(Detected change data)
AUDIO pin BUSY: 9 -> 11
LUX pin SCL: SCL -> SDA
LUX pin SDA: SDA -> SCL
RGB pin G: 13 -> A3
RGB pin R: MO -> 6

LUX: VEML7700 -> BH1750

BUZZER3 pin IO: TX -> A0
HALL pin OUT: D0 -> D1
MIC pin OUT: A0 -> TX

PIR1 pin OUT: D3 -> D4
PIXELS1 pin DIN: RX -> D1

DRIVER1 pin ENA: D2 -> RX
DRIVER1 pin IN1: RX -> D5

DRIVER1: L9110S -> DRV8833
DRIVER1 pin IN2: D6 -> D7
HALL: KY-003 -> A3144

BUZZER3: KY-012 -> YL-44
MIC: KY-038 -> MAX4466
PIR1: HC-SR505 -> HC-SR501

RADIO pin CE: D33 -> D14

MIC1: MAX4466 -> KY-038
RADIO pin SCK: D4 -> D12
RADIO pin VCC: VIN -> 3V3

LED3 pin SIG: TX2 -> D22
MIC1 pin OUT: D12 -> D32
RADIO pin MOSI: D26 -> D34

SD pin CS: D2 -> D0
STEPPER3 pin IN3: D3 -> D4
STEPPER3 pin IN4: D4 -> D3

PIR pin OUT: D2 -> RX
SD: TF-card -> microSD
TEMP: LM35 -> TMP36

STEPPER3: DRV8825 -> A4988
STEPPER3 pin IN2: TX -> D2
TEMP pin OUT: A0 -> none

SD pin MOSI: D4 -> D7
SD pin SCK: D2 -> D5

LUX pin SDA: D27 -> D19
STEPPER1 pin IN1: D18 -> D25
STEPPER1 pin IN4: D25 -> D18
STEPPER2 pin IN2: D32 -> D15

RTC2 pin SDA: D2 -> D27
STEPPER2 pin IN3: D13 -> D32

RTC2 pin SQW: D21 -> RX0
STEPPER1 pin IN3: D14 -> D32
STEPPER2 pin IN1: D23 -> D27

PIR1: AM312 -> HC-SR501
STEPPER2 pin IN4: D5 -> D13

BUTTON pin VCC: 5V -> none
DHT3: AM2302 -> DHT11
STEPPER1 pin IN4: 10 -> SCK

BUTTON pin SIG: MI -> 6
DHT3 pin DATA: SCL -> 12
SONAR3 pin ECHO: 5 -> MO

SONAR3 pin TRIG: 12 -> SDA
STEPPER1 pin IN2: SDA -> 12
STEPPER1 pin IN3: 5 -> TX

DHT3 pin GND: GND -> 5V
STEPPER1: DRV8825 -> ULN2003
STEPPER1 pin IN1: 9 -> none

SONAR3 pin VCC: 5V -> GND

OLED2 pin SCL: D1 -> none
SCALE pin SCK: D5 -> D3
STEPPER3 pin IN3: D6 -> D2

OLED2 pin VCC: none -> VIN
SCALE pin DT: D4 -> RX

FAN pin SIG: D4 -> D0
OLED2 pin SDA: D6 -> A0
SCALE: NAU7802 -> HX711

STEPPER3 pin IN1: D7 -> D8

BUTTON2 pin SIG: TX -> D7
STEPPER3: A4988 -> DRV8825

WORK TO COMPLETE
From the data above, output only the lines between the line containing "STEPPER1 pin IN4: D25 -> D18" and the line containing "SONAR3 pin TRIG: 12 -> SDA", inclusive, exactly as written.

WRITTEN RESPONSE
STEPPER1 pin IN4: D25 -> D18
STEPPER2 pin IN2: D32 -> D15

RTC2 pin SDA: D2 -> D27
STEPPER2 pin IN3: D13 -> D32

RTC2 pin SQW: D21 -> RX0
STEPPER1 pin IN3: D14 -> D32
STEPPER2 pin IN1: D23 -> D27

PIR1: AM312 -> HC-SR501
STEPPER2 pin IN4: D5 -> D13

BUTTON pin VCC: 5V -> none
DHT3: AM2302 -> DHT11
STEPPER1 pin IN4: 10 -> SCK

BUTTON pin SIG: MI -> 6
DHT3 pin DATA: SCL -> 12
SONAR3 pin ECHO: 5 -> MO

SONAR3 pin TRIG: 12 -> SDA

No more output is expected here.